** Opening WORKING DATA block **

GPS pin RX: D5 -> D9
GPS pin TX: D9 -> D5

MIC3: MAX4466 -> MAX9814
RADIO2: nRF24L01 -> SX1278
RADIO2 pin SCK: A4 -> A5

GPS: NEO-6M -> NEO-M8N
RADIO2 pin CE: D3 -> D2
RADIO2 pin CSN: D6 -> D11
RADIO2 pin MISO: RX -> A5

** Closing WORKING DATA block **

● WHAT YOU HAVE TO DO:
Could you restate every record above word for word?

● RESPONSE BOX:
GPS pin RX: D5 -> D9
GPS pin TX: D9 -> D5

MIC3: MAX4466 -> MAX9814
RADIO2: nRF24L01 -> SX1278
RADIO2 pin SCK: A4 -> A5

GPS: NEO-6M -> NEO-M8N
RADIO2 pin CE: D3 -> D2
RADIO2 pin CSN: D6 -> D11
RADIO2 pin MISO: RX -> A5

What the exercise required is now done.